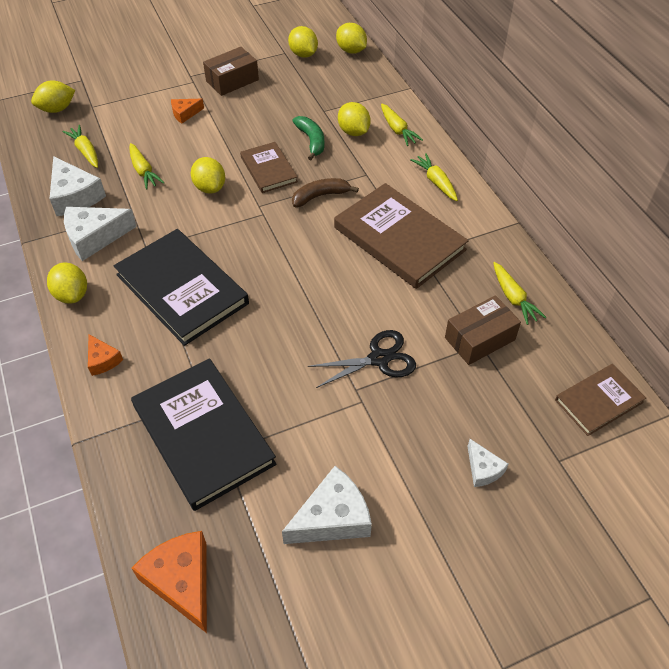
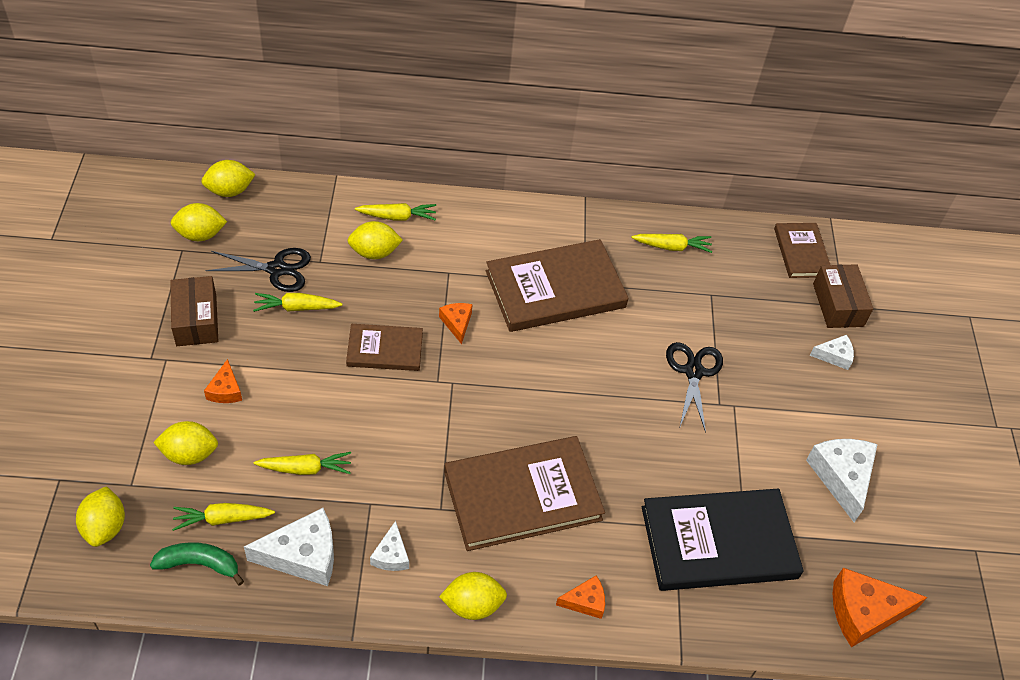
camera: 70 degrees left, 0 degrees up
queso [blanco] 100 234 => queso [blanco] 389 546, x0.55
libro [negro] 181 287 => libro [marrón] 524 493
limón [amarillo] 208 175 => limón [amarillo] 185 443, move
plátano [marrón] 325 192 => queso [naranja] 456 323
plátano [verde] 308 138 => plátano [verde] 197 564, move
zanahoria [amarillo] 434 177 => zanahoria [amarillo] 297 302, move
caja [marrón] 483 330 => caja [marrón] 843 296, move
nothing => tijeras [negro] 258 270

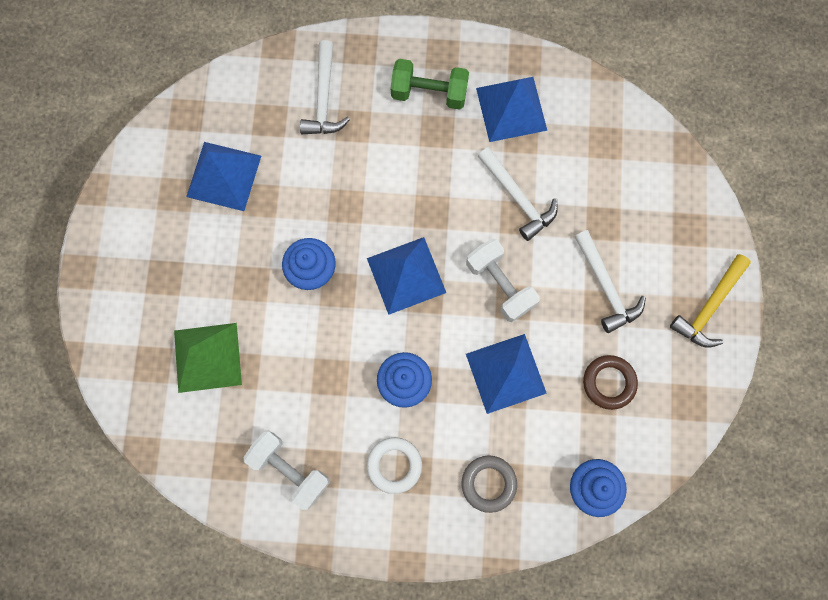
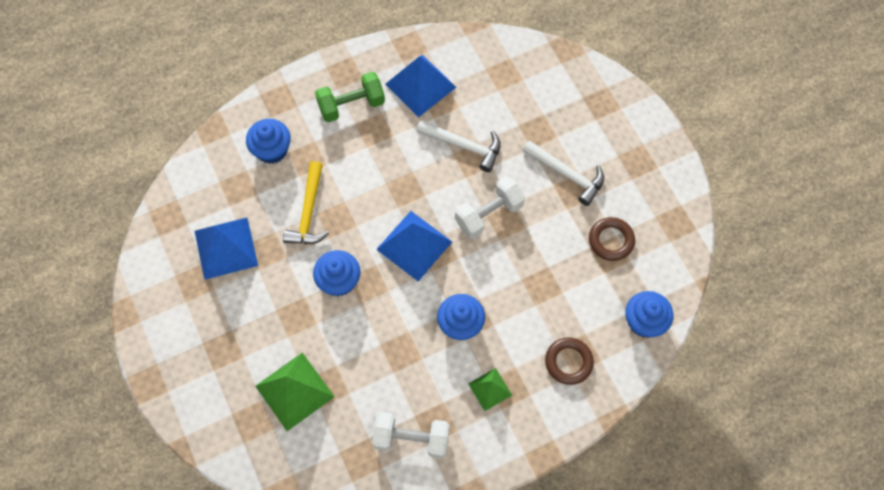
camera: 30 degrees left, 10 degrees down
martillo [blanco] 325 87 => magdalena [azul] 268 141
anillo [blanco] 394 465 => pirámide [verde] 490 389
anillo [gris] 489 484 => anillo [marrón] 569 361
mancuerna [blanco] 503 280 => mancuerna [blanco] 490 208, 60 degrees counterclockwise
pirámide [azul] 506 374 => nothing
martillo [amarillo] 710 301 => martillo [amarillo] 306 202, move

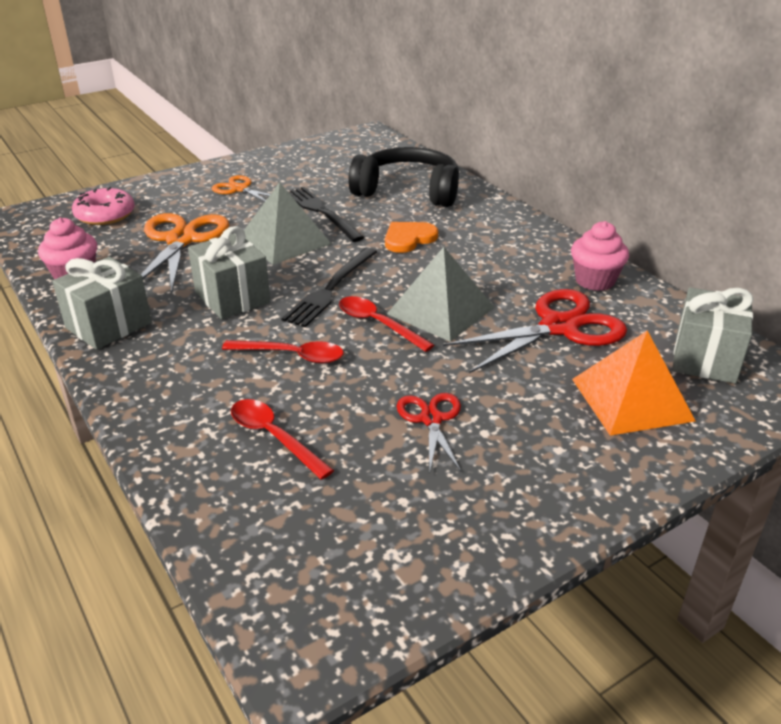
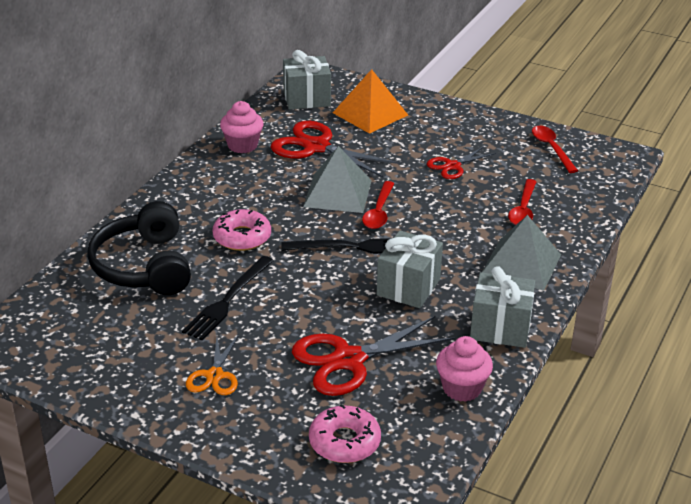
camera: 120 degrees left, 0 degrees up
tijeras [naranja] 185 253 => tijeras [rojo] 373 356
cuchara [rojo] 283 352 => cuchara [rojo] 555 149, move
pirámide [gris] 287 223 => pirámide [gris] 521 253, move
corazón [naranja] 411 237 => rosquilla [rosa] 242 230

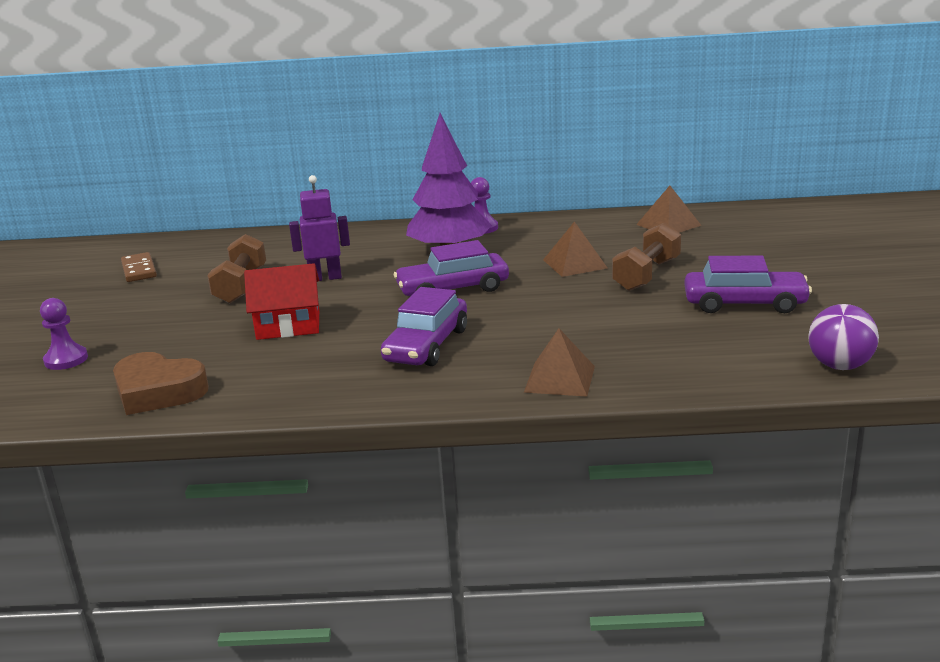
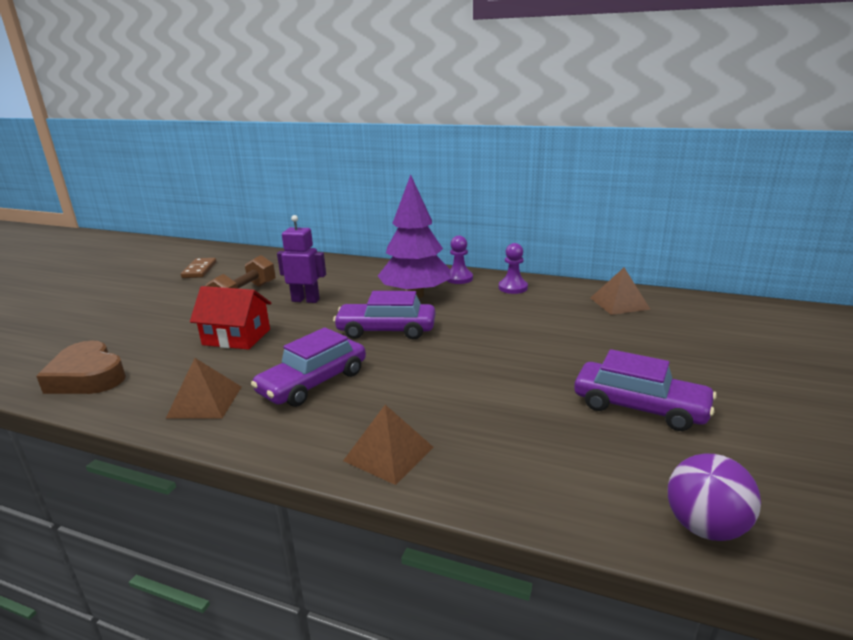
camera: 20 degrees right, 0 degrees up
peón [morado] 64 334 => peón [morado] 513 268, move
pirámide [marrón] 575 249 => pirámide [marrón] 203 388, move
mancuerna [marrón] 646 257 => nothing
▬▬▬▬▬▬
The problem
Could you write out exactly the lines running from the one with "martillo [amarillo] 710" through the last line of the data above, both ends kept, and omit any picture?

Exercise answer
martillo [amarillo] 710 301 => martillo [amarillo] 306 202, move

camera: 120 degrees left, 0 degrees up
tijeras [naranja] 185 253 => tijeras [rojo] 373 356
cuchara [rojo] 283 352 => cuchara [rojo] 555 149, move
pirámide [gris] 287 223 => pirámide [gris] 521 253, move
corazón [naranja] 411 237 => rosquilla [rosa] 242 230

camera: 20 degrees right, 0 degrees up
peón [morado] 64 334 => peón [morado] 513 268, move
pirámide [marrón] 575 249 => pirámide [marrón] 203 388, move
mancuerna [marrón] 646 257 => nothing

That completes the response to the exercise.